++++ Material provided
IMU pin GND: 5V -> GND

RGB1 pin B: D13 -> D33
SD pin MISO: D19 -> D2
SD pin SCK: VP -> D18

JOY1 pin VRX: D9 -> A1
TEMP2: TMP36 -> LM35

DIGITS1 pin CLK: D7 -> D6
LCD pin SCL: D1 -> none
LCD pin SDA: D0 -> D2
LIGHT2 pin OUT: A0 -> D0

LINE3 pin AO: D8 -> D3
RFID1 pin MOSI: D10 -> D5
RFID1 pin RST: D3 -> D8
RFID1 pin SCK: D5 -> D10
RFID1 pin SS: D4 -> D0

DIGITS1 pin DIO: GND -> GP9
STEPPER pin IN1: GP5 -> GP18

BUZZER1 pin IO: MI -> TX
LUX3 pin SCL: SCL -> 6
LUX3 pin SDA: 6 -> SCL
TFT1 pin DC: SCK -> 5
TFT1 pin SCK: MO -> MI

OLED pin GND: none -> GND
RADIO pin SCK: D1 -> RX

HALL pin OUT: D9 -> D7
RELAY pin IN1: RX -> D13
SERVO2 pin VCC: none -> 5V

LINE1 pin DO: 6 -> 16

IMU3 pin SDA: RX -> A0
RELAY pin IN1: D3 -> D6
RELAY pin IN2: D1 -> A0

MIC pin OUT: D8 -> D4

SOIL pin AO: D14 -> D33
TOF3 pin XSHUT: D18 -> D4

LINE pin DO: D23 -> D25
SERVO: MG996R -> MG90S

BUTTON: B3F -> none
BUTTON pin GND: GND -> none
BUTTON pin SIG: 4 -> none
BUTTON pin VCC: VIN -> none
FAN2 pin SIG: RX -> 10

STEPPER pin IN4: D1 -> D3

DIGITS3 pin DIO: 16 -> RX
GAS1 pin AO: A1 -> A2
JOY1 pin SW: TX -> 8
++++++++
Exercise instructions ->
Return each entry without altering a single word.

Result ->
IMU pin GND: 5V -> GND

RGB1 pin B: D13 -> D33
SD pin MISO: D19 -> D2
SD pin SCK: VP -> D18

JOY1 pin VRX: D9 -> A1
TEMP2: TMP36 -> LM35

DIGITS1 pin CLK: D7 -> D6
LCD pin SCL: D1 -> none
LCD pin SDA: D0 -> D2
LIGHT2 pin OUT: A0 -> D0

LINE3 pin AO: D8 -> D3
RFID1 pin MOSI: D10 -> D5
RFID1 pin RST: D3 -> D8
RFID1 pin SCK: D5 -> D10
RFID1 pin SS: D4 -> D0

DIGITS1 pin DIO: GND -> GP9
STEPPER pin IN1: GP5 -> GP18

BUZZER1 pin IO: MI -> TX
LUX3 pin SCL: SCL -> 6
LUX3 pin SDA: 6 -> SCL
TFT1 pin DC: SCK -> 5
TFT1 pin SCK: MO -> MI

OLED pin GND: none -> GND
RADIO pin SCK: D1 -> RX

HALL pin OUT: D9 -> D7
RELAY pin IN1: RX -> D13
SERVO2 pin VCC: none -> 5V

LINE1 pin DO: 6 -> 16

IMU3 pin SDA: RX -> A0
RELAY pin IN1: D3 -> D6
RELAY pin IN2: D1 -> A0

MIC pin OUT: D8 -> D4

SOIL pin AO: D14 -> D33
TOF3 pin XSHUT: D18 -> D4

LINE pin DO: D23 -> D25
SERVO: MG996R -> MG90S

BUTTON: B3F -> none
BUTTON pin GND: GND -> none
BUTTON pin SIG: 4 -> none
BUTTON pin VCC: VIN -> none
FAN2 pin SIG: RX -> 10

STEPPER pin IN4: D1 -> D3

DIGITS3 pin DIO: 16 -> RX
GAS1 pin AO: A1 -> A2
JOY1 pin SW: TX -> 8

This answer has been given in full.